To do:
The required output is the line with "[(370,312),(370,331),(396,331),(396,312),(370,312)]" plus all lines that follow it to the end of the listing below, written out exactly, with no pictures.

Supplied records:

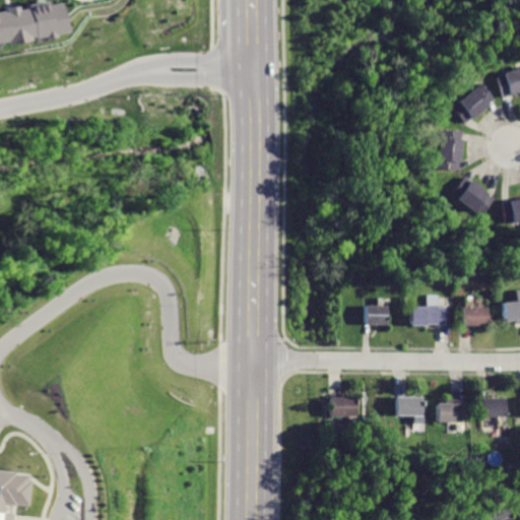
[(58,0),(0,10),(0,43),(63,31),(58,0)]
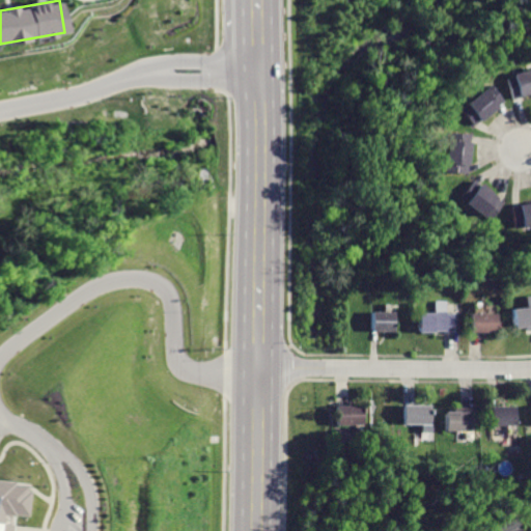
[(530,70),(503,80),(509,99),(530,91),(530,70)]
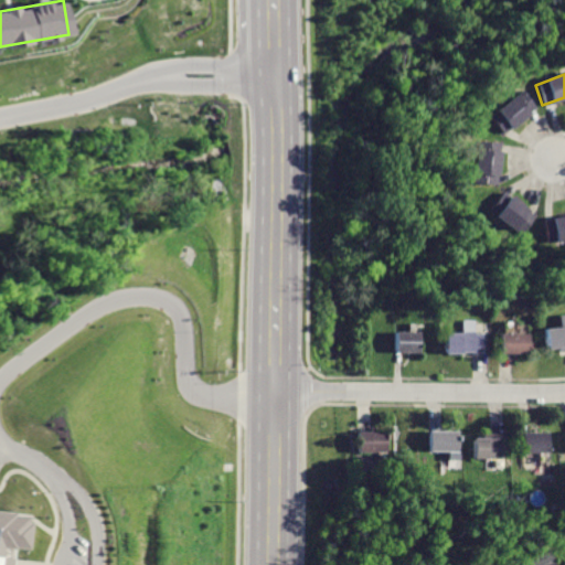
[(518,92),(486,117),(500,135),(531,109),(518,92)]
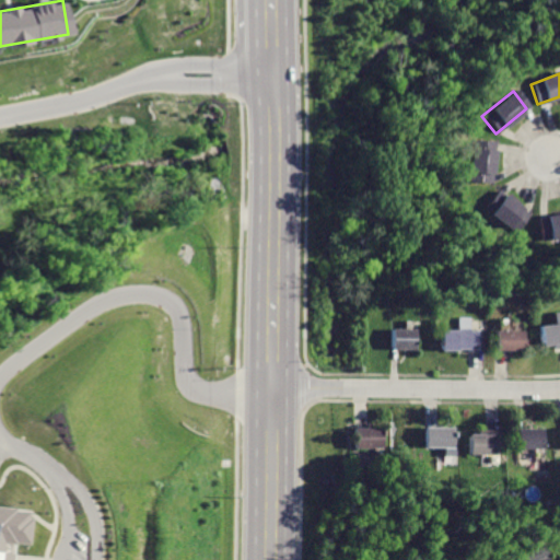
[(470,141),(467,179),(491,182),(493,143),(470,141)]
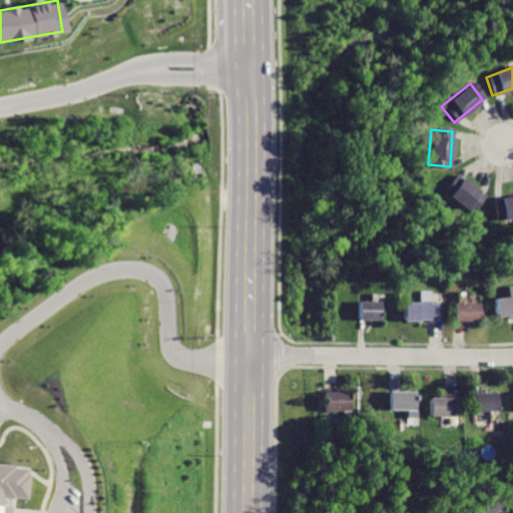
[(454,175),(443,191),(475,213),(487,197),(454,175)]
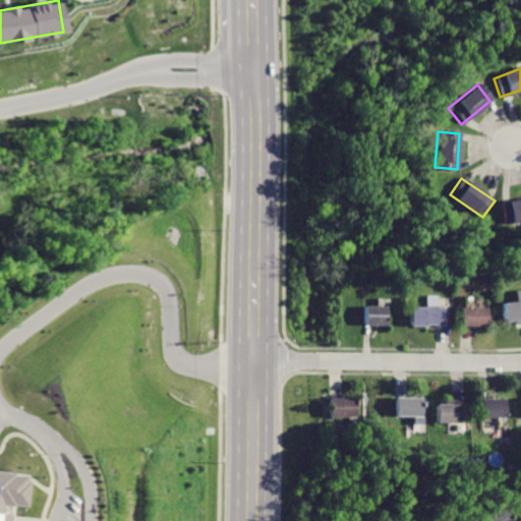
[(520,199),(502,203),(506,224),(520,221),(520,199)]
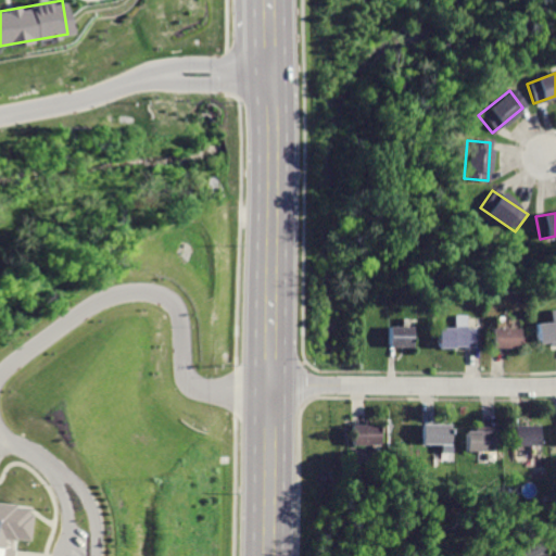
[(555,321),(536,325),(539,344),(552,343),(552,348),(555,346),(555,321)]
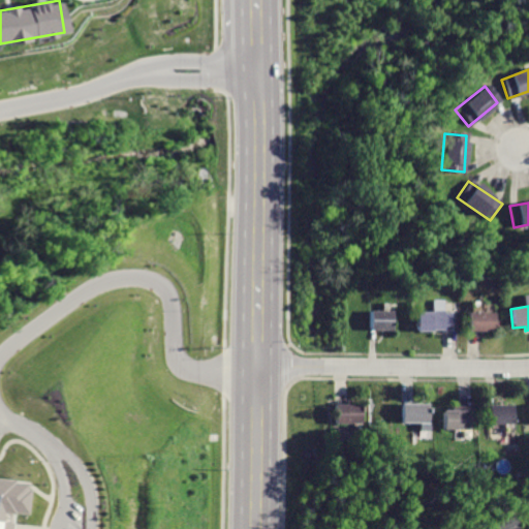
[(370,312),(370,331),(396,331),(396,312),(370,312)]
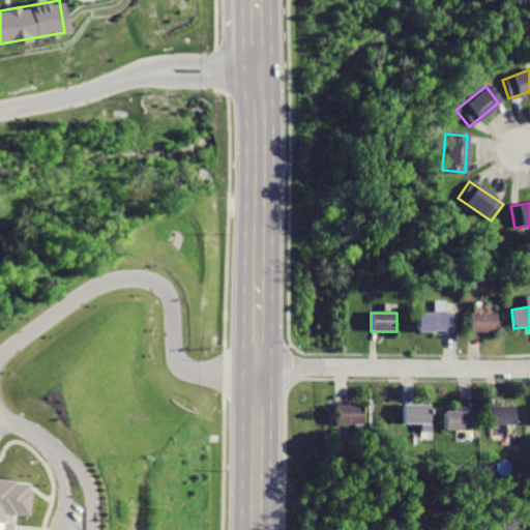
[(419,313),(419,332),(435,332),(435,329),(457,329),(457,313),(419,313)]
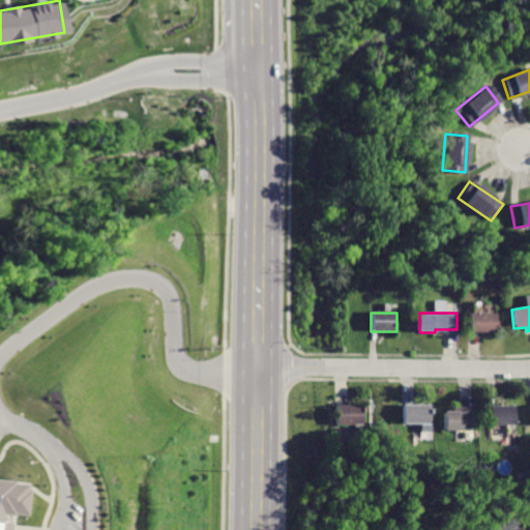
[(470,314),(470,331),(498,331),(499,315),(470,314)]
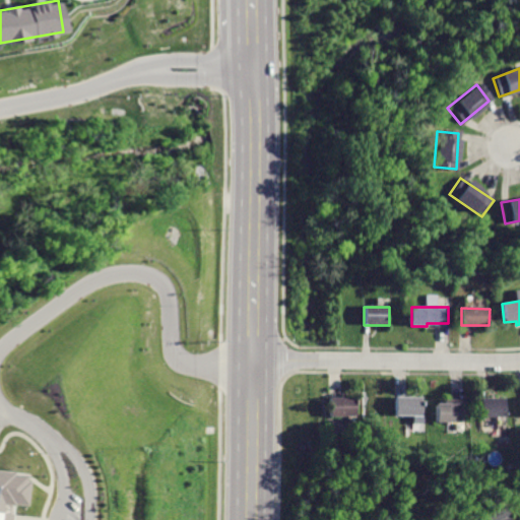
[(326,398),(326,417),(355,418),(355,399),(326,398)]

Answer for this exercise:
[(370,312),(370,331),(396,331),(396,312),(370,312)]
[(419,313),(419,332),(435,332),(435,329),(457,329),(457,313),(419,313)]
[(470,314),(470,331),(498,331),(499,315),(470,314)]
[(326,398),(326,417),(355,418),(355,399),(326,398)]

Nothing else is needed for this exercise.